→ ASSIGNMENT:
Only the pictures are to be omitted; every entry beneath should otherwise be duplicated exactly.

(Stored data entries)
══════

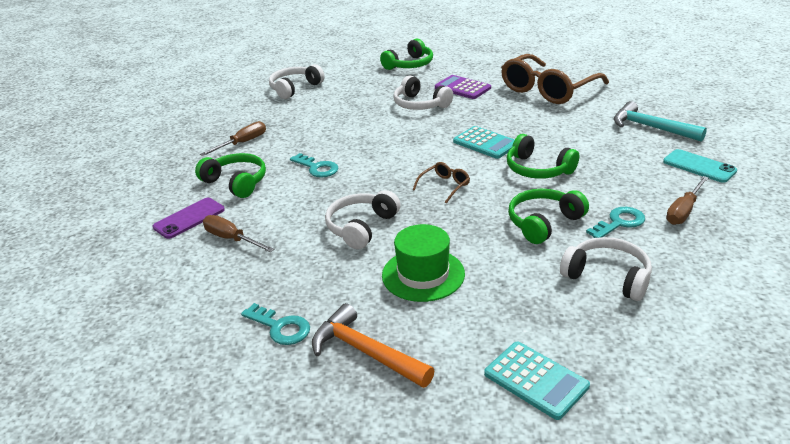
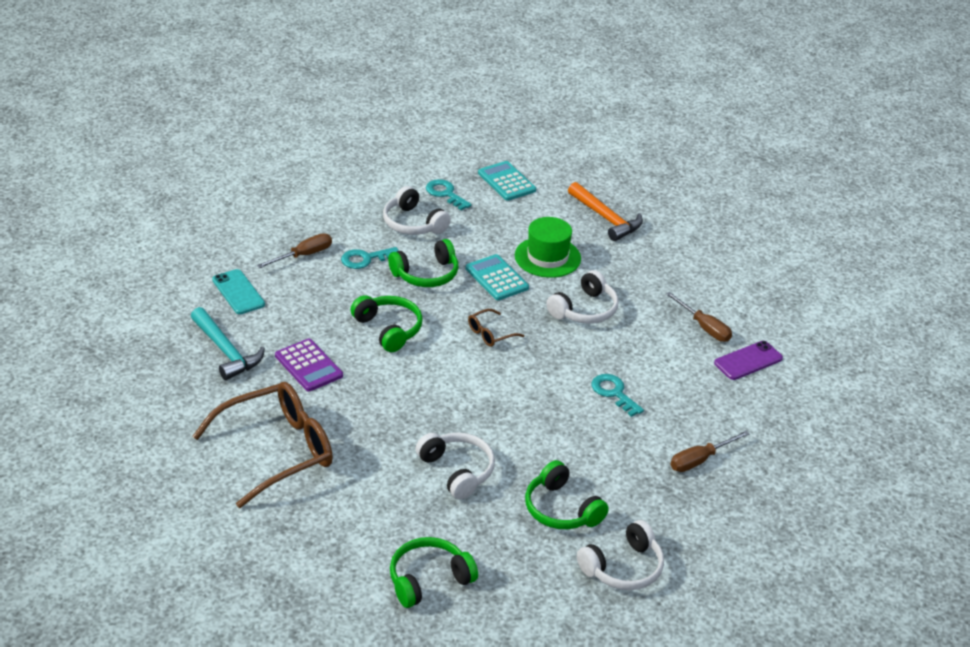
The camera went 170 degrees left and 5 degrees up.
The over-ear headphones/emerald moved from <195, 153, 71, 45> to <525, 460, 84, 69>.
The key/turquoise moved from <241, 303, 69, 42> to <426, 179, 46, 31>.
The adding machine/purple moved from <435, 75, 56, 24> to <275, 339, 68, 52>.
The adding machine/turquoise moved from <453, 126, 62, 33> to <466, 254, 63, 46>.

══════

→ SOLUTION BELOW:
The camera went 170 degrees left and 5 degrees up.
The over-ear headphones/emerald moved from <195, 153, 71, 45> to <525, 460, 84, 69>.
The key/turquoise moved from <241, 303, 69, 42> to <426, 179, 46, 31>.
The adding machine/purple moved from <435, 75, 56, 24> to <275, 339, 68, 52>.
The adding machine/turquoise moved from <453, 126, 62, 33> to <466, 254, 63, 46>.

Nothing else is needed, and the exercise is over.